## What you are asked to do
Reproduce the records exactly. Leave the pictures out.

## Supplied records
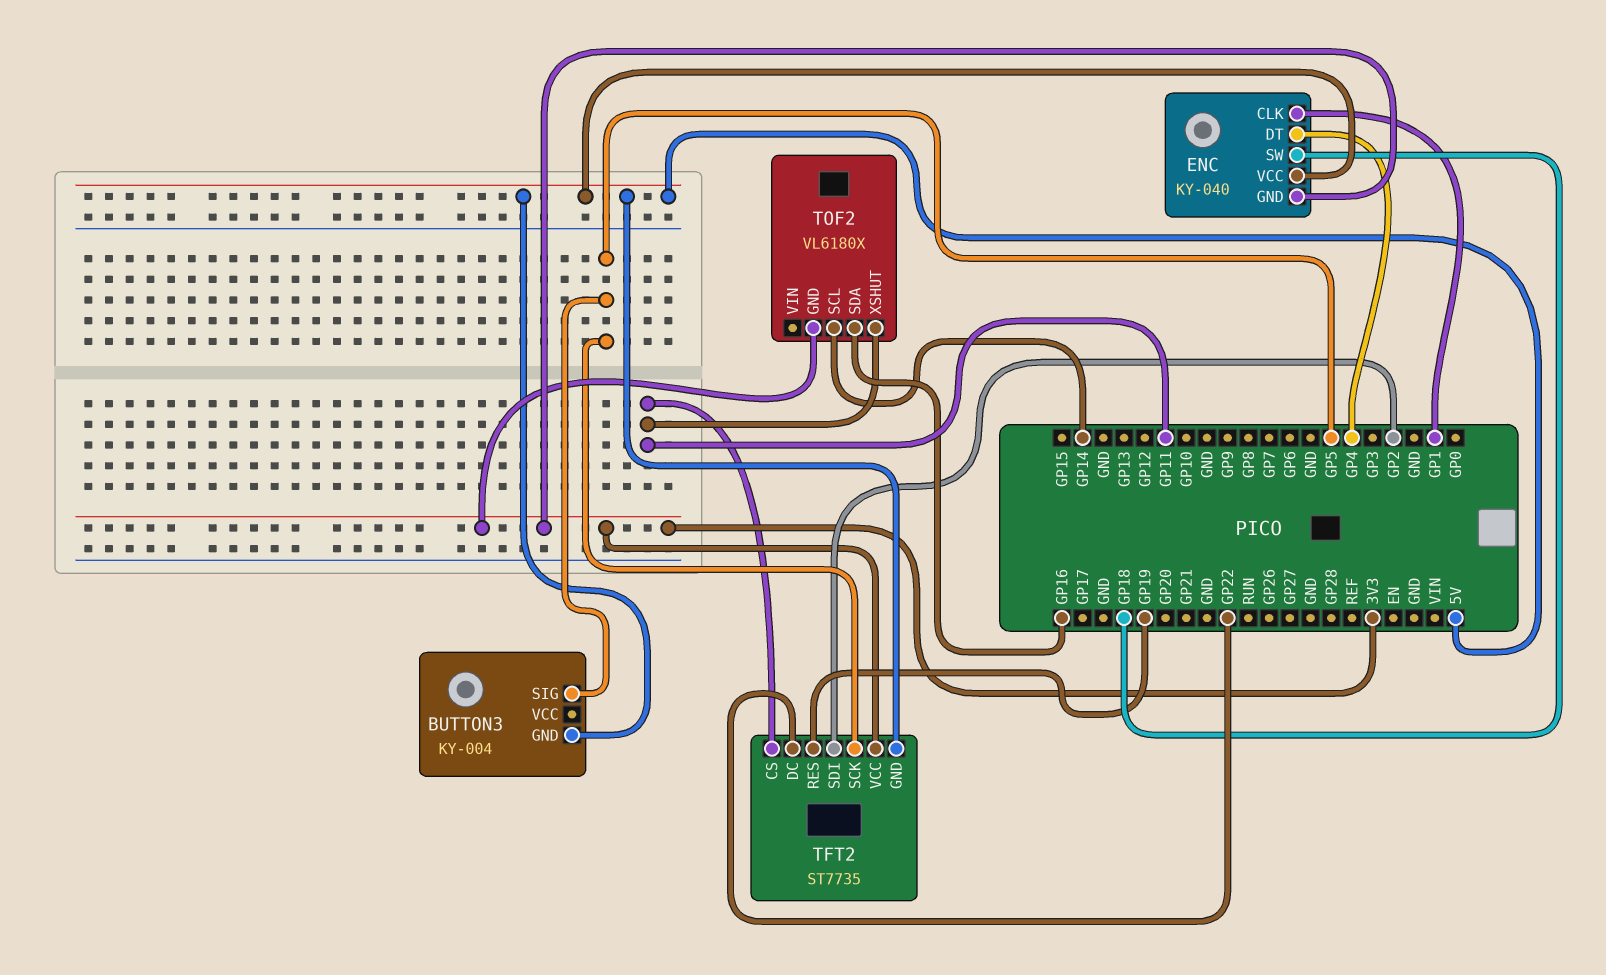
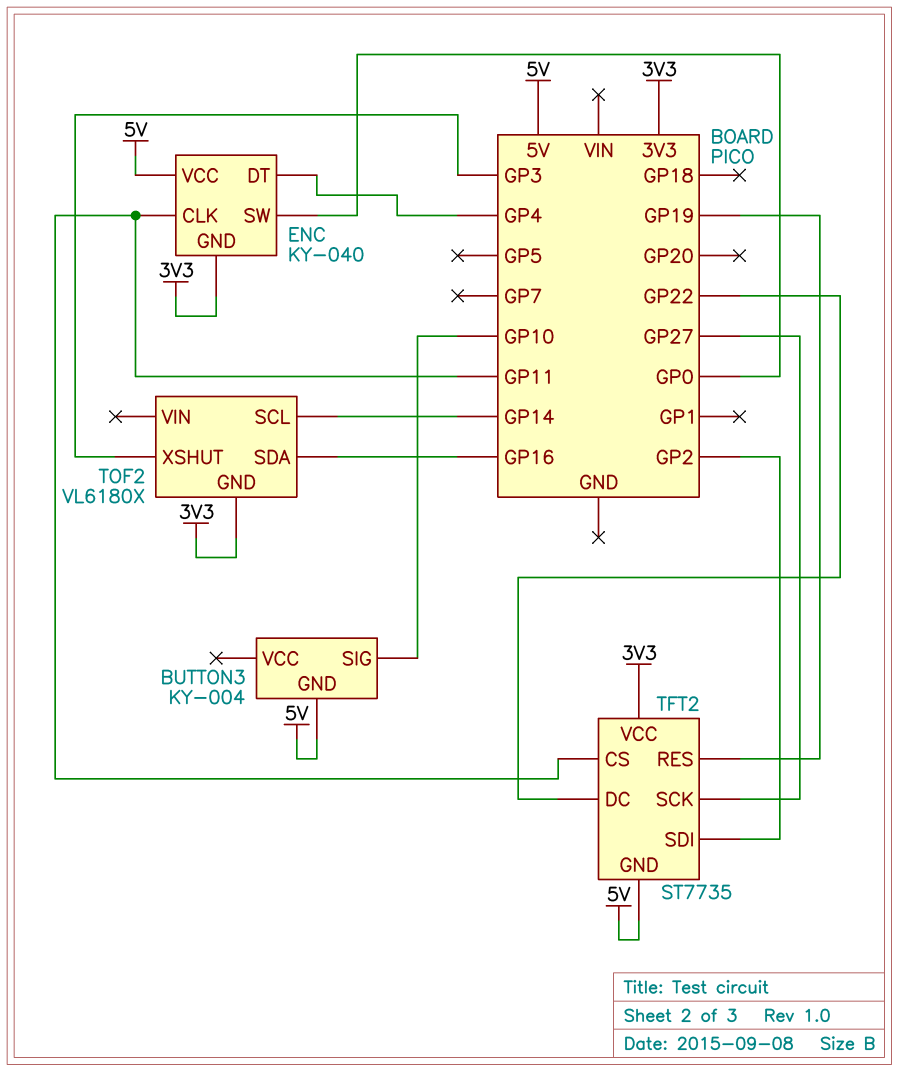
BUTTON3 pin SIG: GP5 -> GP10
ENC pin CLK: GP1 -> GP11
ENC pin SW: GP18 -> GP0
TFT2 pin SCK: GP5 -> GP27
TOF2 pin XSHUT: GP11 -> GP3

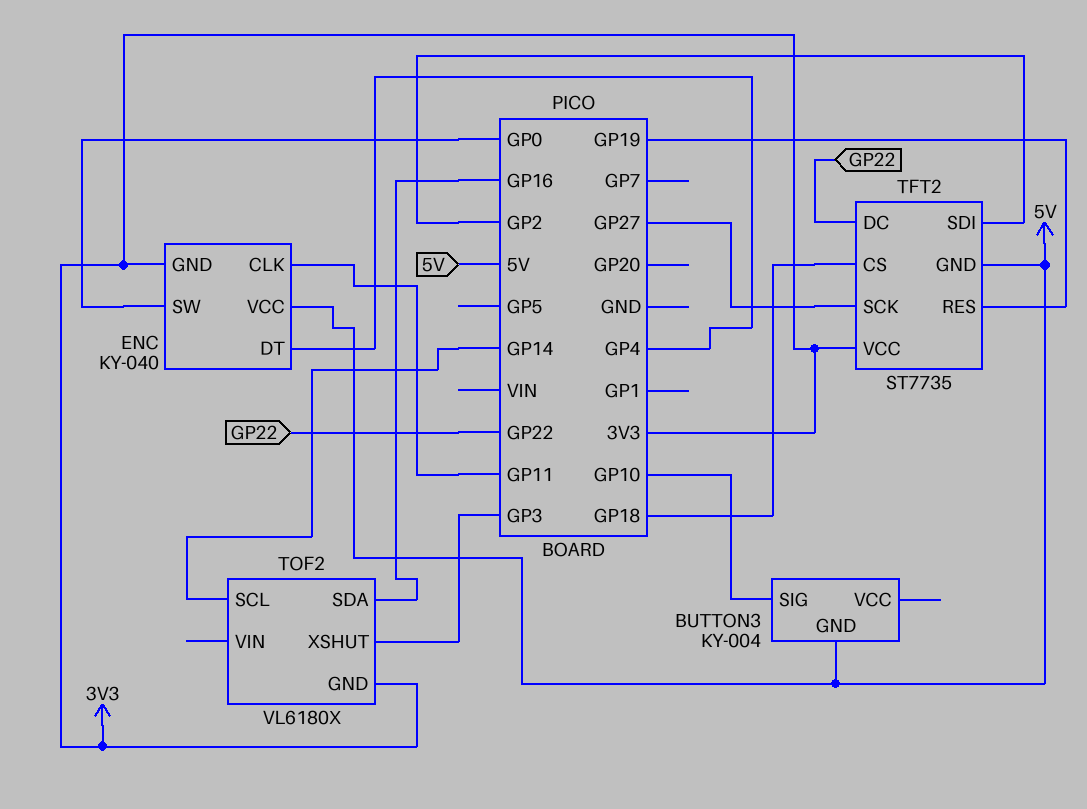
TFT2 pin CS: GP11 -> GP18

## The completed task
BUTTON3 pin SIG: GP5 -> GP10
ENC pin CLK: GP1 -> GP11
ENC pin SW: GP18 -> GP0
TFT2 pin SCK: GP5 -> GP27
TOF2 pin XSHUT: GP11 -> GP3

TFT2 pin CS: GP11 -> GP18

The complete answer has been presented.